Each line from the one with "building: none -> [154,199,329,377]" through the end of the records below should be transcribed exactly, and each picture should be skipped.

BEGIN

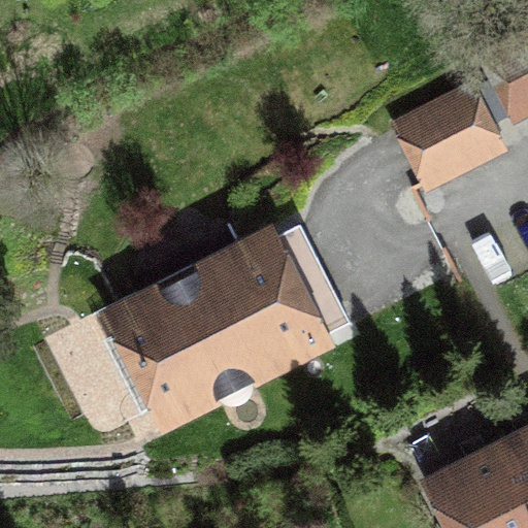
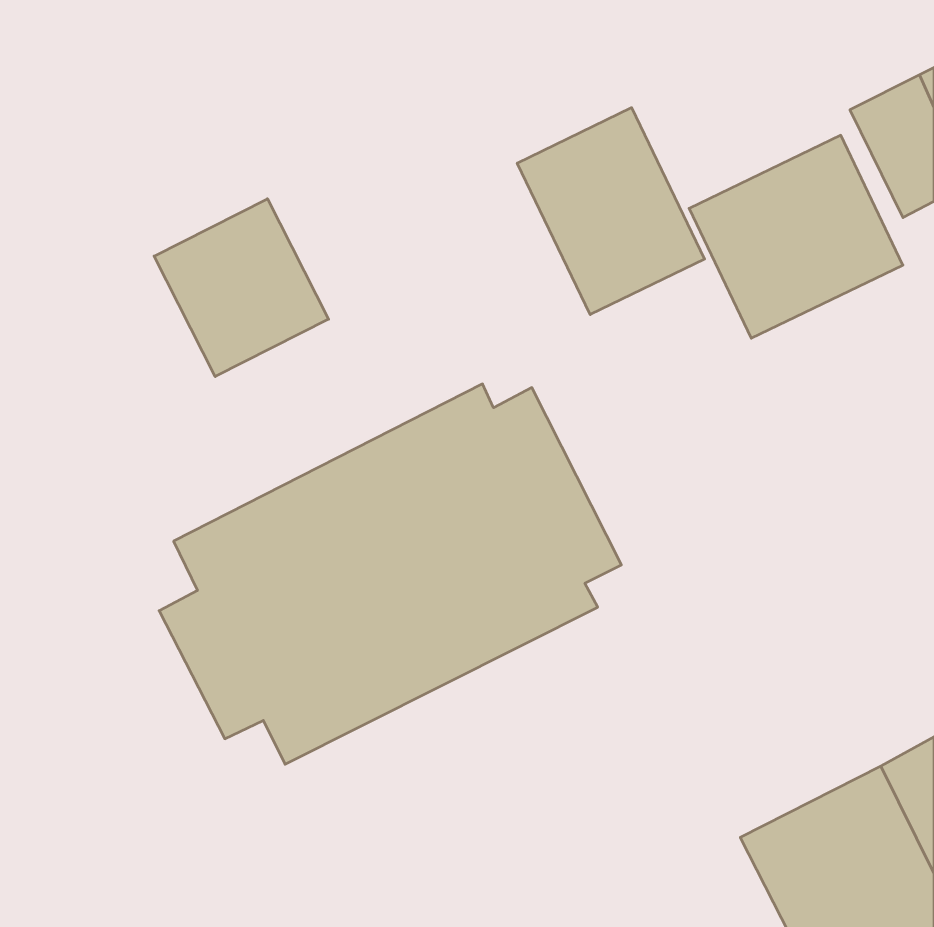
building: none -> [517,108,705,315]
building: none -> [154,199,329,377]

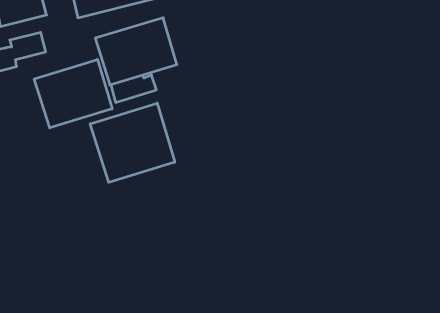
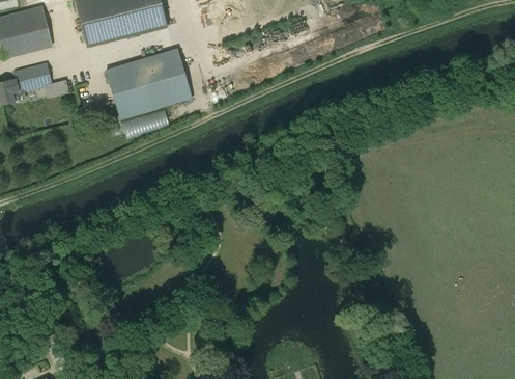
building: [34,59,112,128] -> none
building: [90,103,175,182] -> none

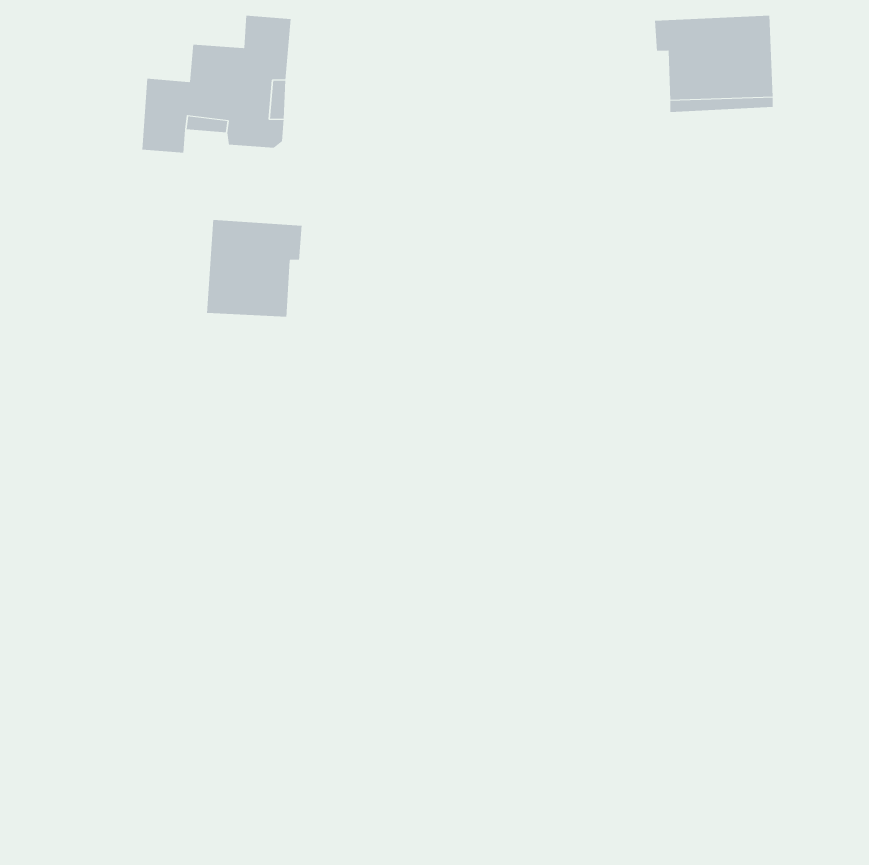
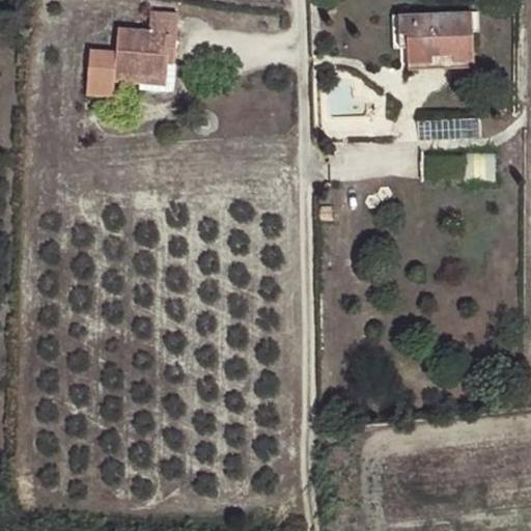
building: [206,219,302,317] -> none

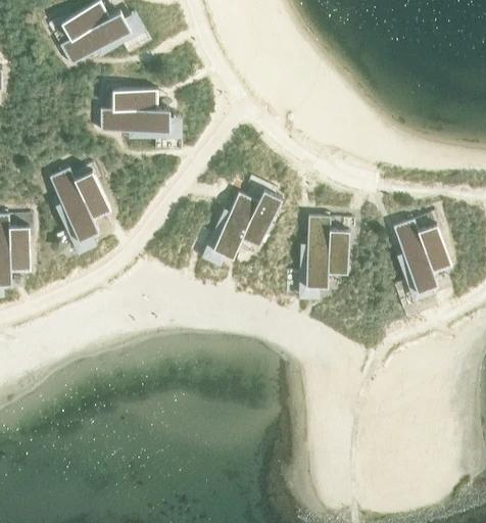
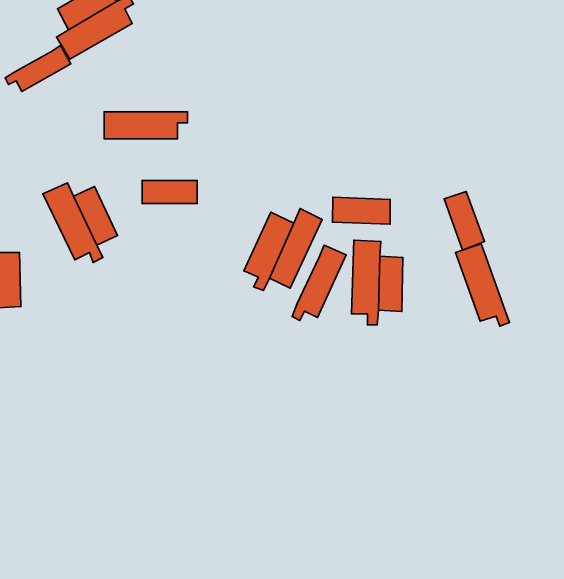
building: none -> [5,46,71,92]
building: [111,89,157,108] -> [142,180,197,204]
building: none -> [333,197,390,224]
building: none -> [292,245,346,320]
building: [418,224,451,273] -> [444,191,485,250]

END

◆ **Task response**
building: none -> [154,199,329,377]

building: [34,59,112,128] -> none
building: [90,103,175,182] -> none

building: [206,219,302,317] -> none

building: none -> [5,46,71,92]
building: [111,89,157,108] -> [142,180,197,204]
building: none -> [333,197,390,224]
building: none -> [292,245,346,320]
building: [418,224,451,273] -> [444,191,485,250]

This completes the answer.